= Your assignment =
Without further comment, state how many lines in the listing below contain the word "none".

= The input =
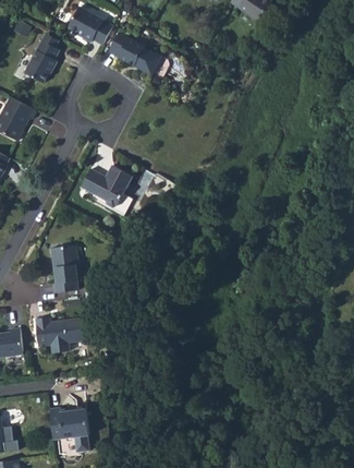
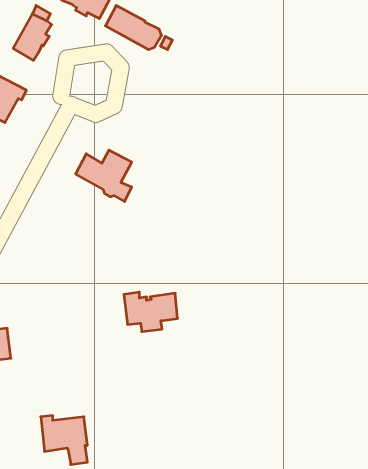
building: [50,244,80,292] -> none
building: [35,316,84,352] -> [124,292,178,332]

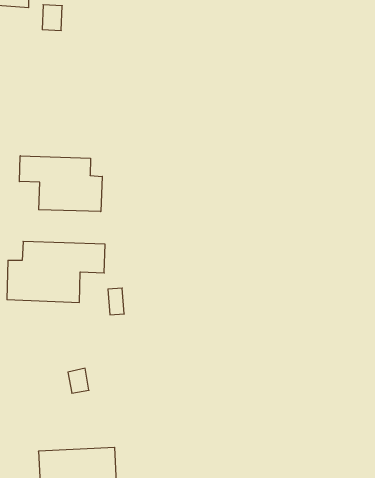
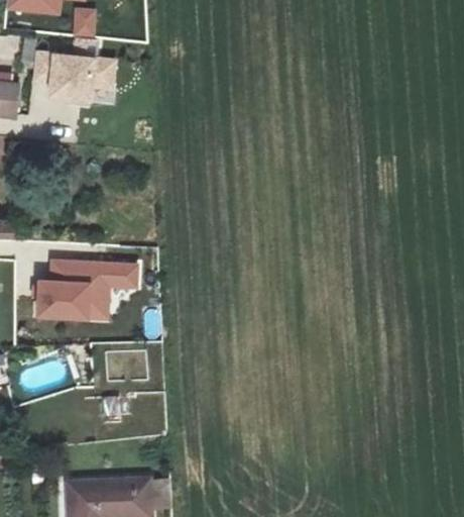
building: none -> [33,51,114,102]
building: [19,156,102,212] -> none

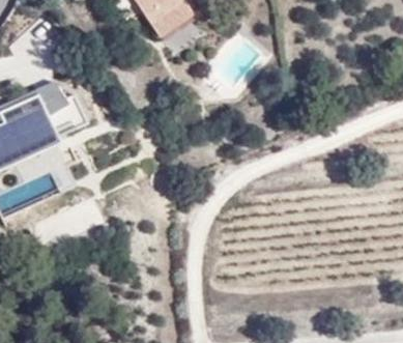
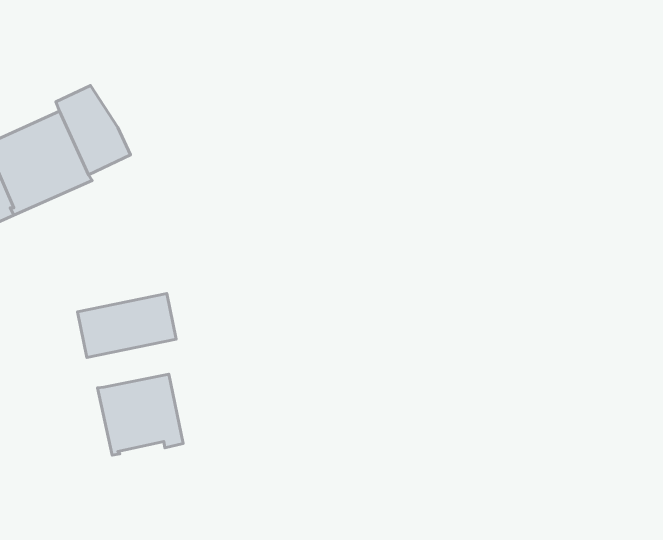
building: none -> [98,374,183,455]

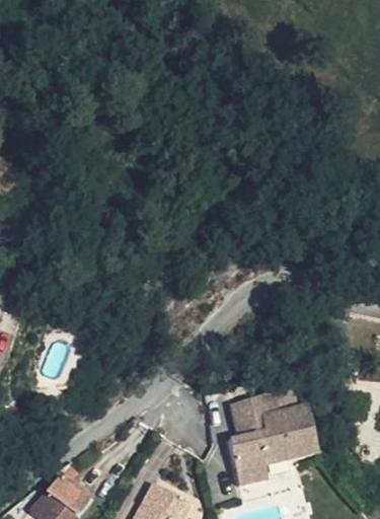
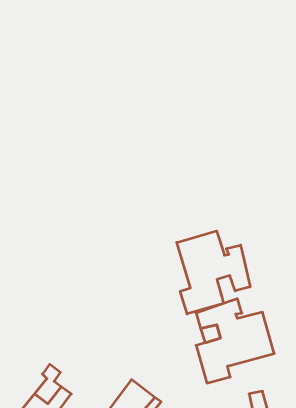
building: none -> [177,231,250,314]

= Solution to the exercise =
5